--- PROBLEM DESCRIPTION ---
Pull out every line below containing the word "donut".

☆ ☆ ☆ ☆ ☆

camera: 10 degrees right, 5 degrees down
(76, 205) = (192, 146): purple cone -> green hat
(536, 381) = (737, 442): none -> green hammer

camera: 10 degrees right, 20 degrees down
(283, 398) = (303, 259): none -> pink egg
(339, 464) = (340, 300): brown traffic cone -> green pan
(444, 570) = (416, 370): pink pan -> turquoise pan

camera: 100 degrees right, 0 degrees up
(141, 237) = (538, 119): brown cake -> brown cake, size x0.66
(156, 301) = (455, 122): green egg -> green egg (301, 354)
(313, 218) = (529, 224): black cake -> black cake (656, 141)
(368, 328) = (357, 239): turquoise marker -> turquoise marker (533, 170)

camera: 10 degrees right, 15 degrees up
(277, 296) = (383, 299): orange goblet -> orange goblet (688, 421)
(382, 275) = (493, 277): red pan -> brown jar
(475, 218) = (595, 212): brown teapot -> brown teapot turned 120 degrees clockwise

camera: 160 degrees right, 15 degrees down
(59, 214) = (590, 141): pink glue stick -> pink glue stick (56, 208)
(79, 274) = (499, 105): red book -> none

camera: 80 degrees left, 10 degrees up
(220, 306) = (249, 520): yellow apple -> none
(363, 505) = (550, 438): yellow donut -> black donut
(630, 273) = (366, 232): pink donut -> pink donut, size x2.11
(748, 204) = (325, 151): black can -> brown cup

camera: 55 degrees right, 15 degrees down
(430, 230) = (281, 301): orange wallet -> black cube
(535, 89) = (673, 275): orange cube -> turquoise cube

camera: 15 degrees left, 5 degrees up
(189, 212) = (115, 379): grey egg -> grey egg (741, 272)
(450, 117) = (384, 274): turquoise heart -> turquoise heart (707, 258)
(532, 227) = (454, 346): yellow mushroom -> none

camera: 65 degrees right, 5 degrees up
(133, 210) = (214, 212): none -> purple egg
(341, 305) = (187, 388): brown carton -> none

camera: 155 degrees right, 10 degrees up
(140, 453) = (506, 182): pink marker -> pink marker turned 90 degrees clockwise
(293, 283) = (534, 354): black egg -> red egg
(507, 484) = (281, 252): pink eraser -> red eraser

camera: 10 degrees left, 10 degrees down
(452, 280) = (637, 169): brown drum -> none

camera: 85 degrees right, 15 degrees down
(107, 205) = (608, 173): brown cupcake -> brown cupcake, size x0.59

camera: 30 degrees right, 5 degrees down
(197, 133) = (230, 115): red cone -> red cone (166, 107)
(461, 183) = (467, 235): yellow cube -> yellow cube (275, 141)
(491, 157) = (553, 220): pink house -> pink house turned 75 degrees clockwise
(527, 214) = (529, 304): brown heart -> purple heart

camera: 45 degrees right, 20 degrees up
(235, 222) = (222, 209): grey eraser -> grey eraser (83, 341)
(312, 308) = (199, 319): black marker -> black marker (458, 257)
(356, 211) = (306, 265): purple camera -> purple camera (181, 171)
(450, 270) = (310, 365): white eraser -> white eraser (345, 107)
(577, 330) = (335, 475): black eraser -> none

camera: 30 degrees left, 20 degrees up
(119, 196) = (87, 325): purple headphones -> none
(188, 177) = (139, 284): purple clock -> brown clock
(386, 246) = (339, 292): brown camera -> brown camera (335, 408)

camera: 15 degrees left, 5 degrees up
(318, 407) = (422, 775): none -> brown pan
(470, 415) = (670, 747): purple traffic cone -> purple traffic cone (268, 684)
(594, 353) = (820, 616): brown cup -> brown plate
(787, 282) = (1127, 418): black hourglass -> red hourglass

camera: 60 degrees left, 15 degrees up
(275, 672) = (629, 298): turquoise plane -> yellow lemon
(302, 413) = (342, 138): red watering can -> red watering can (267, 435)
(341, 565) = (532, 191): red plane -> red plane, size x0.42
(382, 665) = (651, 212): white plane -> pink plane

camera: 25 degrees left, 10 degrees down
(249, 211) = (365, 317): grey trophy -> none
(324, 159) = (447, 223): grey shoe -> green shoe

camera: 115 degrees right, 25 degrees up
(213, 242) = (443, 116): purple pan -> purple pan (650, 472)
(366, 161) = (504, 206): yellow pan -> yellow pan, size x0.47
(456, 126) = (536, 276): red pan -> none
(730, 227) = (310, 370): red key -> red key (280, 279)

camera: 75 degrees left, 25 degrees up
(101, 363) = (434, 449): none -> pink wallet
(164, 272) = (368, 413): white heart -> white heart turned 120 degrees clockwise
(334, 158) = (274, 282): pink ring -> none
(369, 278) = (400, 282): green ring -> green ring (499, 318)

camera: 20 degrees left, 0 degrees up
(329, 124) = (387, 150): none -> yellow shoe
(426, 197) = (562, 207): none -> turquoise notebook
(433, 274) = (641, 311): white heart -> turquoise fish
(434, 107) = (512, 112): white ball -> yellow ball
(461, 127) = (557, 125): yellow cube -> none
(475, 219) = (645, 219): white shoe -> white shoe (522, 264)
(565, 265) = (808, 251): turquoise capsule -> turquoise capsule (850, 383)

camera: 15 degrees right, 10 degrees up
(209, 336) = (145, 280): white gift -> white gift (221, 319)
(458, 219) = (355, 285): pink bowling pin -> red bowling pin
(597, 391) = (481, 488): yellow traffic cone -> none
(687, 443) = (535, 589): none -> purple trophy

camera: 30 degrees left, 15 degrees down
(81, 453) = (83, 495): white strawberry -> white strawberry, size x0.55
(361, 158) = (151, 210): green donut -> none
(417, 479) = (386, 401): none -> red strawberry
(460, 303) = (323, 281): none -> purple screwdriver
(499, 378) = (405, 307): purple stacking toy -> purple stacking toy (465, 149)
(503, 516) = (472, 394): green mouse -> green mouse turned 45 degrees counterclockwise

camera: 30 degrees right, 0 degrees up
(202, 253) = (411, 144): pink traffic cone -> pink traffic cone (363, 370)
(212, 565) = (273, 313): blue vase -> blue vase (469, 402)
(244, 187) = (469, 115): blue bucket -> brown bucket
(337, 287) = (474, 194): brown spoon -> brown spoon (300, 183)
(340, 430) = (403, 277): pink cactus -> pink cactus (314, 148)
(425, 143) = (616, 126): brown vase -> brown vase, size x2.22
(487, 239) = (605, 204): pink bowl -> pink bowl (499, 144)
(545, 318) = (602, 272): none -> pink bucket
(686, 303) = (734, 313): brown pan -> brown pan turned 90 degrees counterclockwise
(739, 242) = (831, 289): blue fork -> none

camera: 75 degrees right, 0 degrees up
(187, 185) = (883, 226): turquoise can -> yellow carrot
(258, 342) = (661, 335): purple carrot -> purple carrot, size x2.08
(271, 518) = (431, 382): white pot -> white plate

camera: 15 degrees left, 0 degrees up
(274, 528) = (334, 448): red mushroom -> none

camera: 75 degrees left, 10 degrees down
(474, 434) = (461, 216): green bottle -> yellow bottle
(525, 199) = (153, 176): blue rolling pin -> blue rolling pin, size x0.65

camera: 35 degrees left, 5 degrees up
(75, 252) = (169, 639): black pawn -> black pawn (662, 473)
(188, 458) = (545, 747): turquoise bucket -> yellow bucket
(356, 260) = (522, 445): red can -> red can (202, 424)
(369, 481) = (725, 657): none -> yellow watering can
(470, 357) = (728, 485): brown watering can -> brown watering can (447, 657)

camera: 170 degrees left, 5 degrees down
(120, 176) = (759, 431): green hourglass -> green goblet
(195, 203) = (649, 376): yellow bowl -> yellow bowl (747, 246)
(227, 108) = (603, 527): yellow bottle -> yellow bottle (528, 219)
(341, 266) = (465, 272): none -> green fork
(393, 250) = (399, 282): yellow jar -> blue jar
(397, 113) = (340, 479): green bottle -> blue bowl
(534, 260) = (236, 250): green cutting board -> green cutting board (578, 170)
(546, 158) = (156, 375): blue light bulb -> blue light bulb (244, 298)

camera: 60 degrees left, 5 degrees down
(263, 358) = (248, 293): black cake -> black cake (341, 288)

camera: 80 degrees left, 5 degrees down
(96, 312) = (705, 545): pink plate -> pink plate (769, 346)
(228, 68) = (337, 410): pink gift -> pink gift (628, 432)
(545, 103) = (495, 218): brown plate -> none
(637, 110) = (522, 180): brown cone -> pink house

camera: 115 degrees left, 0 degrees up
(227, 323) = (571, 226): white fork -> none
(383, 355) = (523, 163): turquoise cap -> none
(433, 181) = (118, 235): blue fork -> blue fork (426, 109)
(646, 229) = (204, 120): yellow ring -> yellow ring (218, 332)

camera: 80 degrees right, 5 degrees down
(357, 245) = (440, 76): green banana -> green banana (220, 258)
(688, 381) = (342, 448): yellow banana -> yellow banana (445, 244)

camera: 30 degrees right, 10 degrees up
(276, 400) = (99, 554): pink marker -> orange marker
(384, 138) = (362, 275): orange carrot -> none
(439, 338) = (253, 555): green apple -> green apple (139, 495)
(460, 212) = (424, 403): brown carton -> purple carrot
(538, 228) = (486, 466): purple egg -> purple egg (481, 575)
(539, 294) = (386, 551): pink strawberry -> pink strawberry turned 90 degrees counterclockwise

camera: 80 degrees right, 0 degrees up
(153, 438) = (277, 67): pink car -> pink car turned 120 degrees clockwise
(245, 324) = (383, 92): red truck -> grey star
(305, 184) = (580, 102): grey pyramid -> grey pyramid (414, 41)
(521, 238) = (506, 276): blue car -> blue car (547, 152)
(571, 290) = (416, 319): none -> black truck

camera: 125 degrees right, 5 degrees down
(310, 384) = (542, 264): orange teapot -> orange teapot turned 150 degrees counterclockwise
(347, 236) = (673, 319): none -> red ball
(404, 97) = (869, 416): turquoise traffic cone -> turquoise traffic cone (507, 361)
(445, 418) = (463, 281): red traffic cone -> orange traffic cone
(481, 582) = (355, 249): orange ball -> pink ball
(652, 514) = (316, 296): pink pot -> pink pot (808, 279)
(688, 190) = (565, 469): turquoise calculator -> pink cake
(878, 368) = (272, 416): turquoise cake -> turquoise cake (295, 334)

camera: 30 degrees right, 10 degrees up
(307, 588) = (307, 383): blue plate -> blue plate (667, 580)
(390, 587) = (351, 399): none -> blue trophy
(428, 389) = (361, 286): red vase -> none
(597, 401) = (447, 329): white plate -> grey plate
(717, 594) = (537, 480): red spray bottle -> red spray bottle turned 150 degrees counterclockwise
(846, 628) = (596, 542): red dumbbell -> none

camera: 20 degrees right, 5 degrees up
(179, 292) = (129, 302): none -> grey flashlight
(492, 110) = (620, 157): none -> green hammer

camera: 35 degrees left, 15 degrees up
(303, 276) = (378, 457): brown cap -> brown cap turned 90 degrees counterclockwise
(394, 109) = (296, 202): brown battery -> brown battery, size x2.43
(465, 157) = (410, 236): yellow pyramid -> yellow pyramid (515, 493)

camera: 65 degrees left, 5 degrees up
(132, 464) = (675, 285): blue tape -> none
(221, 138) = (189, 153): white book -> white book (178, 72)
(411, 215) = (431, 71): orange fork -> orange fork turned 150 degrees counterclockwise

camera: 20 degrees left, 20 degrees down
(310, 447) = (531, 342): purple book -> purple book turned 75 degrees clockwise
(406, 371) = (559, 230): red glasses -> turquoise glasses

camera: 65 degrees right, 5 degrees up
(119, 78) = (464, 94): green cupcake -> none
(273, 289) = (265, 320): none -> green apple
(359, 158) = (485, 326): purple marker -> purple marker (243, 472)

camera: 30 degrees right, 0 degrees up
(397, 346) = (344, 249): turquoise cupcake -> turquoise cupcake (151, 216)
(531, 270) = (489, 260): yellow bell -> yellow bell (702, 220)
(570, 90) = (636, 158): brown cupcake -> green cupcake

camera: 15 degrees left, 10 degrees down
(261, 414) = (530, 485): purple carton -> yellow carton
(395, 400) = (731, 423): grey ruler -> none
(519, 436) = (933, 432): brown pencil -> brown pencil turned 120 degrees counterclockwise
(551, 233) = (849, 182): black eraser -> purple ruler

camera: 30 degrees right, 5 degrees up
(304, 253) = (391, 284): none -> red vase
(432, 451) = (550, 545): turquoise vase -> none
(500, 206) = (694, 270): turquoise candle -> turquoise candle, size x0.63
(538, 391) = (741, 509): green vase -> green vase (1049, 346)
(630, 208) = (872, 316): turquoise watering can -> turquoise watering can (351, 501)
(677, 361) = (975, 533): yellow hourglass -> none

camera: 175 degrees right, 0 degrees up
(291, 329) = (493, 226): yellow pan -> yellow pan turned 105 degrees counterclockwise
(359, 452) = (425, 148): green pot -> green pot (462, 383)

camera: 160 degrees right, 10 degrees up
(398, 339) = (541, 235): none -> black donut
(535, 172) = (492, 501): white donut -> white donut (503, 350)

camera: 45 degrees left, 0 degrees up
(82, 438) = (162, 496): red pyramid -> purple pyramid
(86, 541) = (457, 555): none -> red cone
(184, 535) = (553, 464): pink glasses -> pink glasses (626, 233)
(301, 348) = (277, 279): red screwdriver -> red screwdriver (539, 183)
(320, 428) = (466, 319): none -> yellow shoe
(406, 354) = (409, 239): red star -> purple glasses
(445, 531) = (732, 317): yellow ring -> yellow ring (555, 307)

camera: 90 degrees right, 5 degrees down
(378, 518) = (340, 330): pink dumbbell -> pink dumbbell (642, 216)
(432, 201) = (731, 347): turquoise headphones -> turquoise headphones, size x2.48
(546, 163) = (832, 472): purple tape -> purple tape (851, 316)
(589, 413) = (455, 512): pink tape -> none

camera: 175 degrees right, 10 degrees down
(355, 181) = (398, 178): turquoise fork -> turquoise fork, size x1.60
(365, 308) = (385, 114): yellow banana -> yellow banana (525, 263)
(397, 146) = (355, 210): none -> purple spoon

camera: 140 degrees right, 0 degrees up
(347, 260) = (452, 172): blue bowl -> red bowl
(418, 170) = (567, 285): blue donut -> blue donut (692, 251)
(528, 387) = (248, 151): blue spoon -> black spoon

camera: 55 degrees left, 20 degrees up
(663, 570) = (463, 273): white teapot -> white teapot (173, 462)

☆ ☆ ☆ ☆ ☆

--- SOLUTION TO THIS PROBLEM ---
(363, 505) = (550, 438): yellow donut -> black donut
(630, 273) = (366, 232): pink donut -> pink donut, size x2.11
(361, 158) = (151, 210): green donut -> none
(398, 339) = (541, 235): none -> black donut
(535, 172) = (492, 501): white donut -> white donut (503, 350)
(418, 170) = (567, 285): blue donut -> blue donut (692, 251)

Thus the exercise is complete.